# Problem statement:
Return the text lines of the material below word for word, omitting the pictures.
— start Records for this exercise —
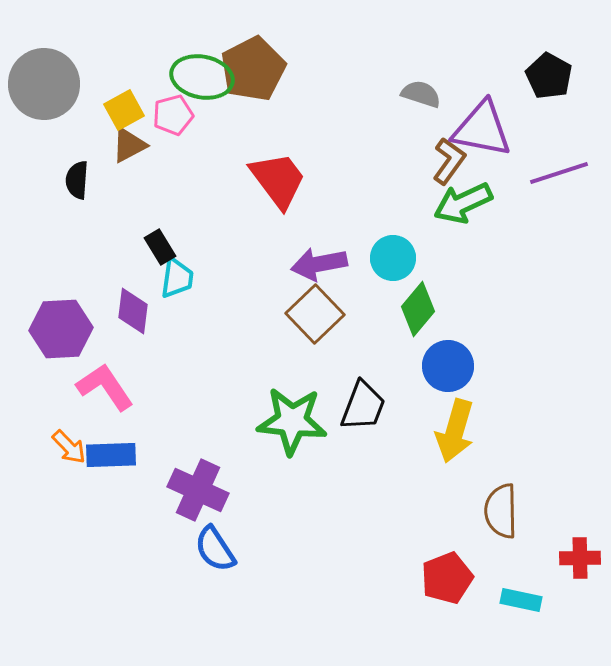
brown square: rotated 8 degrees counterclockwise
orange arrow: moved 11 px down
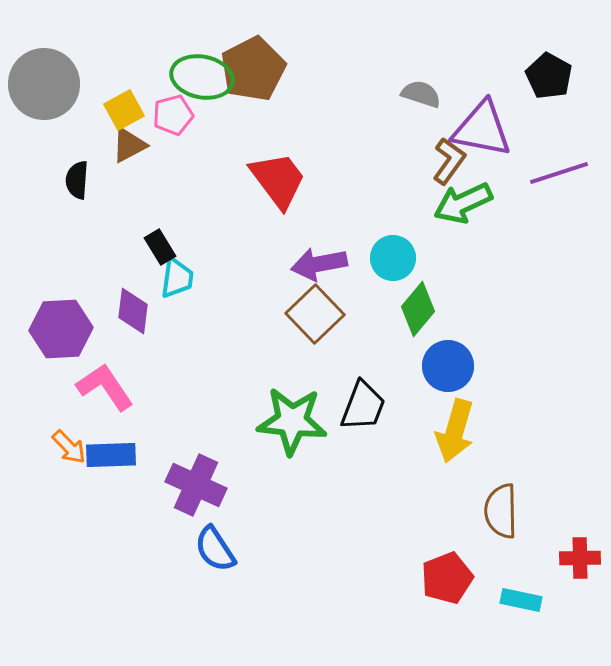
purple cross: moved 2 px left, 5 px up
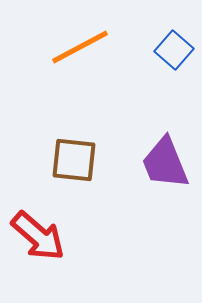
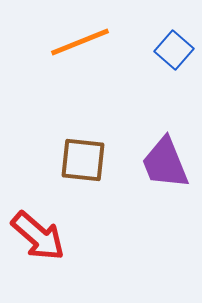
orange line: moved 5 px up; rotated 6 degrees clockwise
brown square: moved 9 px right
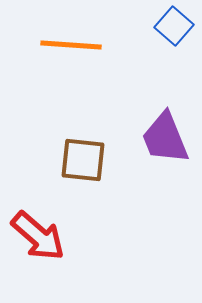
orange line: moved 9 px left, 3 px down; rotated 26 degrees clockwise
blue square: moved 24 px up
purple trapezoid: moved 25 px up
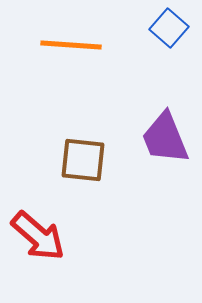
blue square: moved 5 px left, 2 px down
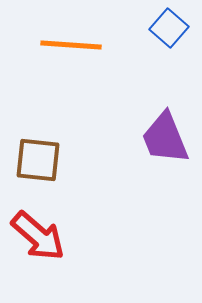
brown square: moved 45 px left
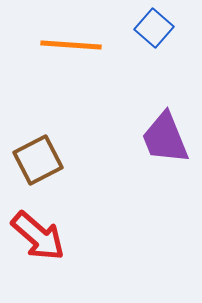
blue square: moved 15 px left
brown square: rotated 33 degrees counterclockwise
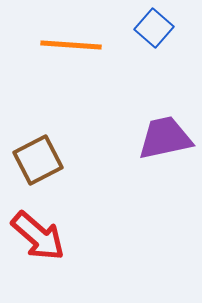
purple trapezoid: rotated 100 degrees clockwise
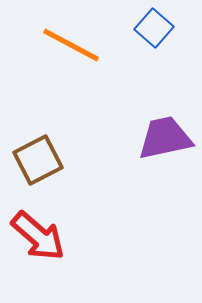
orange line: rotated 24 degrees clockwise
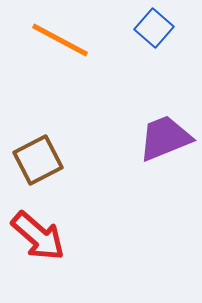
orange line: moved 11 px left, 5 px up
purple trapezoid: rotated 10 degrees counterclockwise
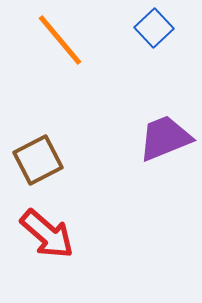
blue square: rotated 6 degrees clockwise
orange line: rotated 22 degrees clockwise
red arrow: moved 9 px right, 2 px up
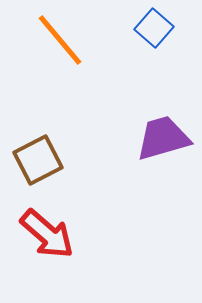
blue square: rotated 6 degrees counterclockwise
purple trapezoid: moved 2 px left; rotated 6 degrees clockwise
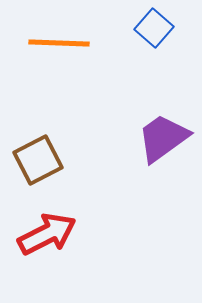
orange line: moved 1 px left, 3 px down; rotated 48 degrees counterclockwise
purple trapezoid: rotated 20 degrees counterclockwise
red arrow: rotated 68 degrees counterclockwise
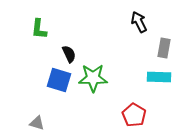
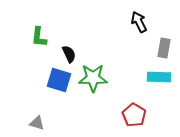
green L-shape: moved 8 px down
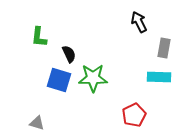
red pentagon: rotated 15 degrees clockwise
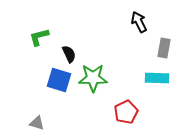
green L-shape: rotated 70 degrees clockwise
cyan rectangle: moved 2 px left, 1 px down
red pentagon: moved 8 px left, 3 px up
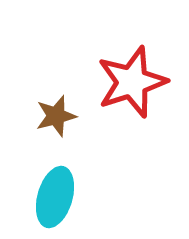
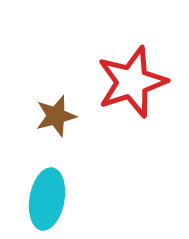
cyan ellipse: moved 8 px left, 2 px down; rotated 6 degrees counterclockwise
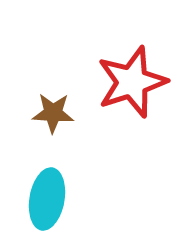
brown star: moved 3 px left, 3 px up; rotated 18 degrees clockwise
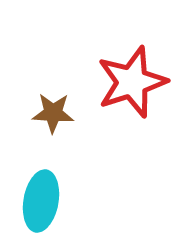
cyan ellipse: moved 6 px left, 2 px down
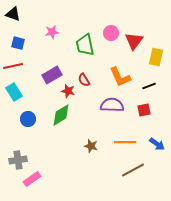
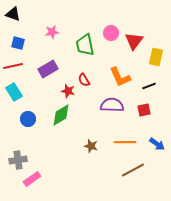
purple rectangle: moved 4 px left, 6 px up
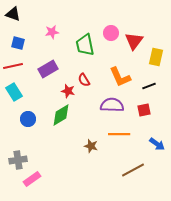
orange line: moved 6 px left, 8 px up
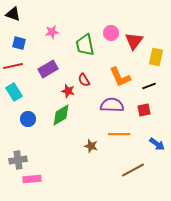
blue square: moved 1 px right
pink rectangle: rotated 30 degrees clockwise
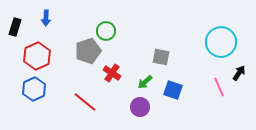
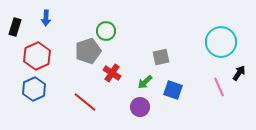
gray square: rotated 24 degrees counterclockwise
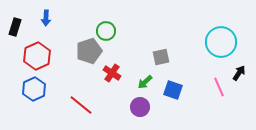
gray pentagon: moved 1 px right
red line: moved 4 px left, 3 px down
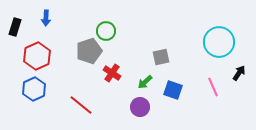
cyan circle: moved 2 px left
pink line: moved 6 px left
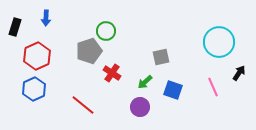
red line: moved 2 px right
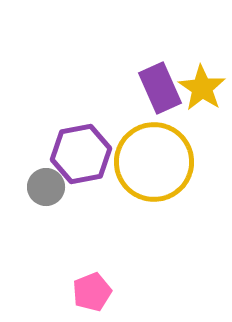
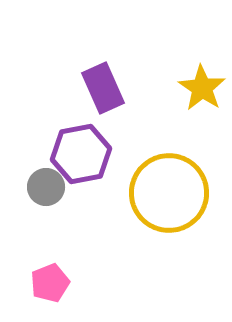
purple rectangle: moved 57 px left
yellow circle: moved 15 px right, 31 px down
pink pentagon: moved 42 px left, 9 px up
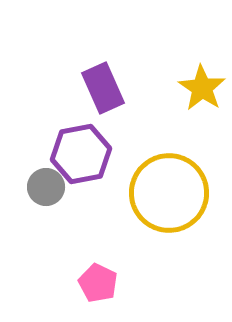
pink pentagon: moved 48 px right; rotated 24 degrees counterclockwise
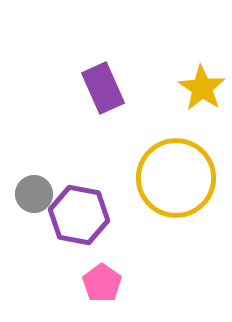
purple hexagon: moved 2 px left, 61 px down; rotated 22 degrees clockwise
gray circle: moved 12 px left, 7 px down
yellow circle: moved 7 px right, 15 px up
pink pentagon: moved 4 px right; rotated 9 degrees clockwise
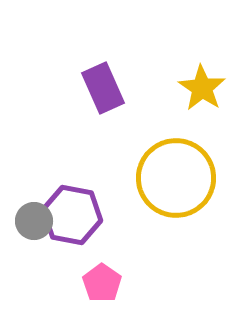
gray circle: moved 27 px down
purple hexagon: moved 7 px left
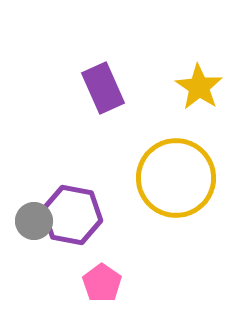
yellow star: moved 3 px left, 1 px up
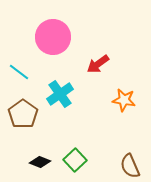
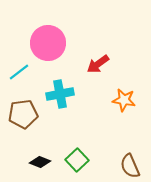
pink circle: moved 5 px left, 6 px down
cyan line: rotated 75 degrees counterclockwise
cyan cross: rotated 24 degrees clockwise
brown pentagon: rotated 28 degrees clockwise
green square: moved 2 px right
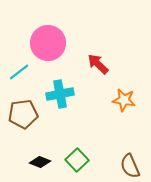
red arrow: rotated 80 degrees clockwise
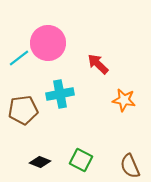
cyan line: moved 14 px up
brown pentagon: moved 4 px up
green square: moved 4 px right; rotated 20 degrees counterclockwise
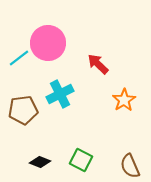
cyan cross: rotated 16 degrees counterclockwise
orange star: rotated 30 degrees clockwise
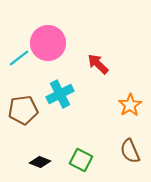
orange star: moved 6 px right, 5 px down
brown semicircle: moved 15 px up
— end Records for this exercise —
# Answer to this exercise:
brown square: rotated 8 degrees counterclockwise
orange arrow: moved 11 px down
purple cross: moved 2 px left, 5 px up
orange line: moved 5 px up; rotated 6 degrees clockwise
brown square: moved 9 px right
orange line: moved 9 px left, 3 px down; rotated 26 degrees clockwise
blue square: moved 24 px up
purple trapezoid: moved 25 px up
blue square: moved 5 px left, 2 px down
brown square: moved 45 px left
blue square: moved 15 px left
brown square: rotated 33 degrees counterclockwise
purple trapezoid: rotated 100 degrees clockwise
orange line: rotated 24 degrees clockwise
orange line: moved 11 px left, 5 px up
purple trapezoid: rotated 10 degrees counterclockwise
blue square: rotated 6 degrees clockwise
orange line: rotated 22 degrees clockwise
red arrow: moved 9 px right, 2 px up
blue square: rotated 6 degrees counterclockwise
purple trapezoid: moved 2 px left; rotated 6 degrees clockwise
orange line: moved 1 px left, 3 px down; rotated 48 degrees counterclockwise
purple trapezoid: rotated 20 degrees counterclockwise
red arrow: rotated 68 degrees counterclockwise
green L-shape: moved 8 px down
red pentagon: rotated 15 degrees clockwise
green L-shape: rotated 70 degrees clockwise
cyan rectangle: moved 2 px left, 1 px down
red pentagon: moved 8 px left, 3 px up
cyan ellipse: moved 8 px left, 2 px down; rotated 6 degrees counterclockwise
brown star: moved 3 px left, 3 px up; rotated 18 degrees clockwise
cyan ellipse: moved 6 px left, 2 px down
purple rectangle: moved 4 px left, 6 px up
orange line: moved 6 px left, 8 px up
blue square: moved 1 px right
pink rectangle: rotated 30 degrees clockwise
gray square: rotated 24 degrees counterclockwise
gray pentagon: moved 1 px right
red line: moved 4 px left, 3 px down
cyan circle: moved 2 px left
pink line: moved 6 px left
red line: moved 2 px right
purple rectangle: moved 57 px left
yellow circle: moved 15 px right, 31 px down
pink pentagon: moved 42 px left, 9 px up
pink pentagon: moved 48 px right; rotated 24 degrees counterclockwise
purple hexagon: moved 2 px left, 61 px down; rotated 22 degrees clockwise
gray circle: moved 12 px left, 7 px down
yellow circle: moved 7 px right, 15 px up
pink pentagon: moved 4 px right; rotated 9 degrees clockwise
gray circle: moved 27 px down
purple hexagon: moved 7 px left
yellow star: moved 3 px left, 1 px up
pink circle: moved 5 px left, 6 px down
cyan line: rotated 75 degrees counterclockwise
cyan cross: rotated 24 degrees clockwise
brown pentagon: rotated 28 degrees clockwise
green square: moved 2 px right
red arrow: rotated 80 degrees clockwise
cyan line: moved 14 px up
brown pentagon: moved 4 px up
green square: moved 4 px right; rotated 20 degrees counterclockwise
cyan cross: rotated 16 degrees counterclockwise
orange star: rotated 30 degrees clockwise
orange star: moved 6 px right, 5 px down
brown semicircle: moved 15 px up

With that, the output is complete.